_Directions:_ Your task is to return all of the records exactly, minus any images.

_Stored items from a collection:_
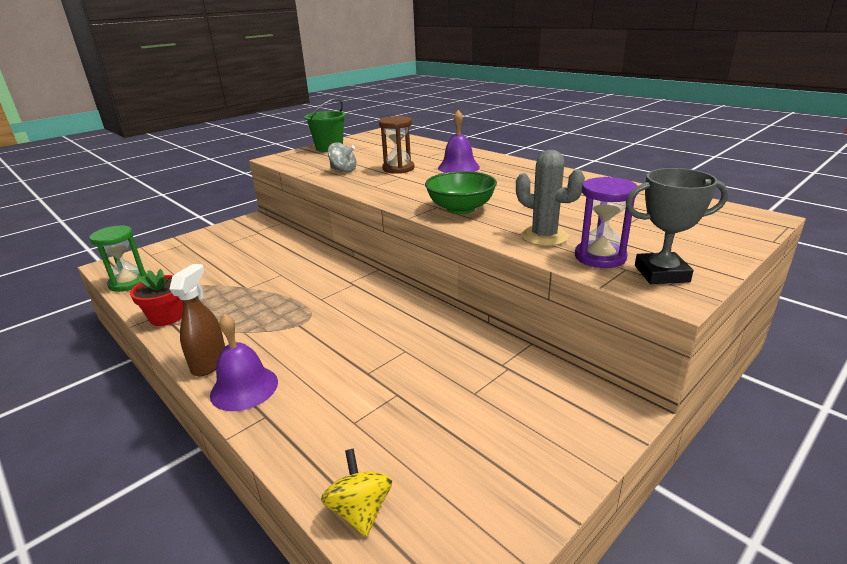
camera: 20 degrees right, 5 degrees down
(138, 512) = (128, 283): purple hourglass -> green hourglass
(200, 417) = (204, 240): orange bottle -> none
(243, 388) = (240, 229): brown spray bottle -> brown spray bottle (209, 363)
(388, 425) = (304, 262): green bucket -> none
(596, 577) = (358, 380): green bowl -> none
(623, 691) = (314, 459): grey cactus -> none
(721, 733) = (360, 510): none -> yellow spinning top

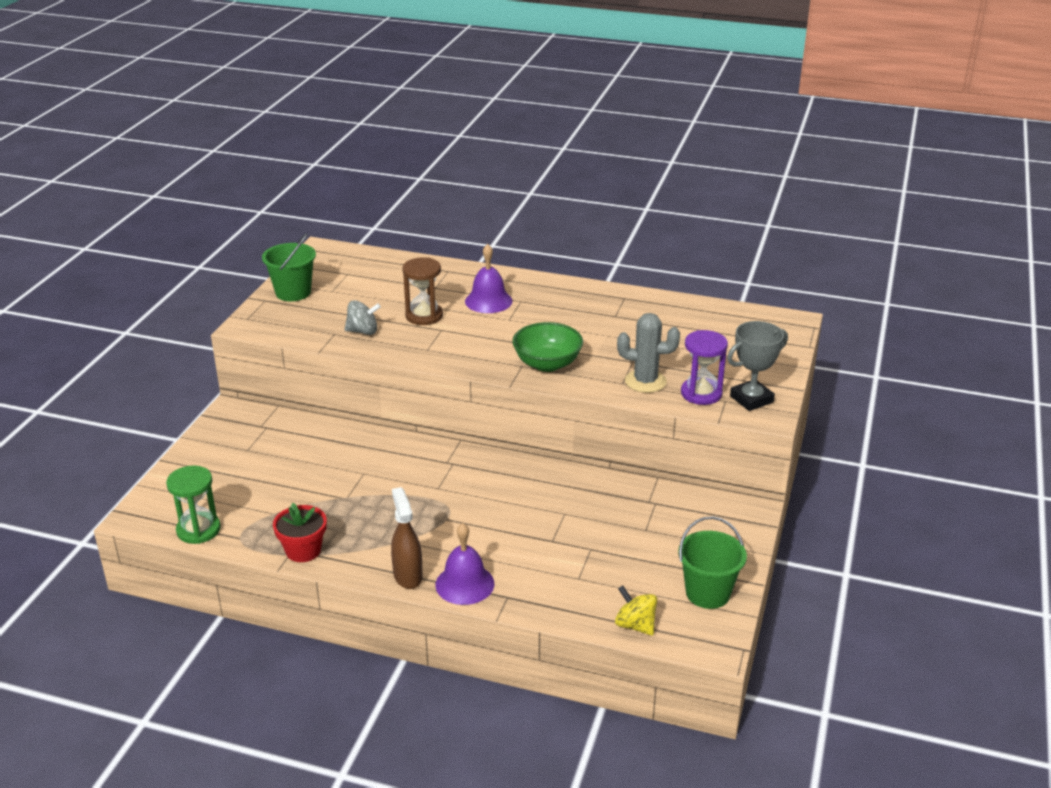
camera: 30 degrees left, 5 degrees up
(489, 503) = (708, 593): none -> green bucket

_Worked solution:_
camera: 20 degrees right, 5 degrees down
(138, 512) = (128, 283): purple hourglass -> green hourglass
(200, 417) = (204, 240): orange bottle -> none
(243, 388) = (240, 229): brown spray bottle -> brown spray bottle (209, 363)
(388, 425) = (304, 262): green bucket -> none
(596, 577) = (358, 380): green bowl -> none
(623, 691) = (314, 459): grey cactus -> none
(721, 733) = (360, 510): none -> yellow spinning top

camera: 30 degrees left, 5 degrees up
(489, 503) = (708, 593): none -> green bucket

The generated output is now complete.